▸ DESCRIPTION OF THE TASK
In the data below, which lines contain "spoon"? List them by copying each one.

*** RECORDS TO USE Section Begins ***

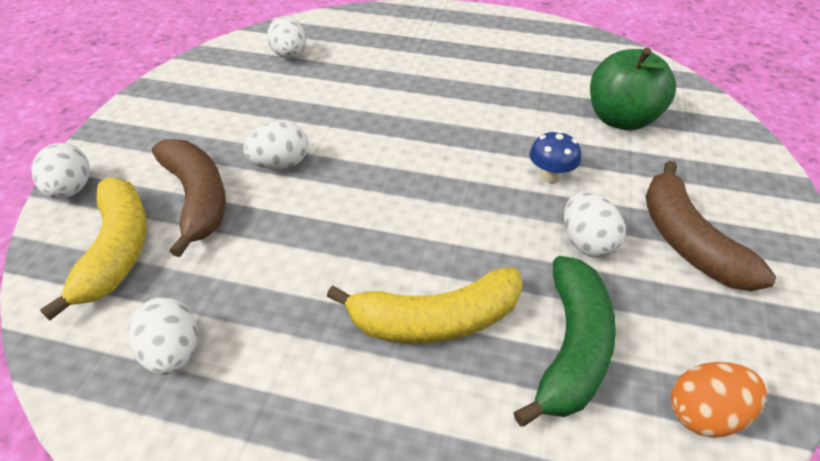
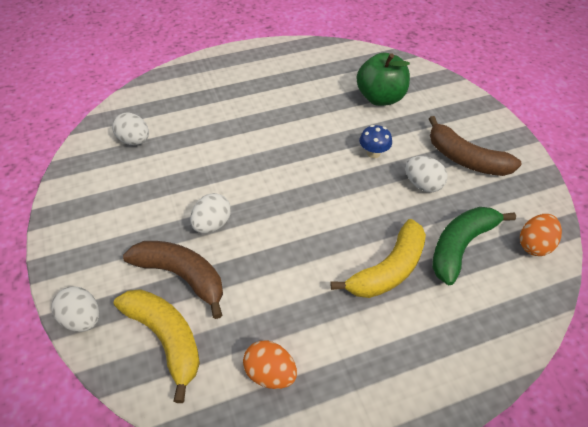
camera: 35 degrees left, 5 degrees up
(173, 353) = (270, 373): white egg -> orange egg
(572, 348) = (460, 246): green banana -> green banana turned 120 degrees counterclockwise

*** RECORDS TO USE Section Ends ***
*** RECORDS TO USE Section Begins ***

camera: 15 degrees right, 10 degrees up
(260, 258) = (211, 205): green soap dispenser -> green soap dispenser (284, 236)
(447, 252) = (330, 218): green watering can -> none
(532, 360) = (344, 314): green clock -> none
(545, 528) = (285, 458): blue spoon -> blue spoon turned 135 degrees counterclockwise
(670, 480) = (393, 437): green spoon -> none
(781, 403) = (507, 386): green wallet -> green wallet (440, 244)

*** RECORDS TO USE Section Ends ***

▸ TASK RESULT
(545, 528) = (285, 458): blue spoon -> blue spoon turned 135 degrees counterclockwise
(670, 480) = (393, 437): green spoon -> none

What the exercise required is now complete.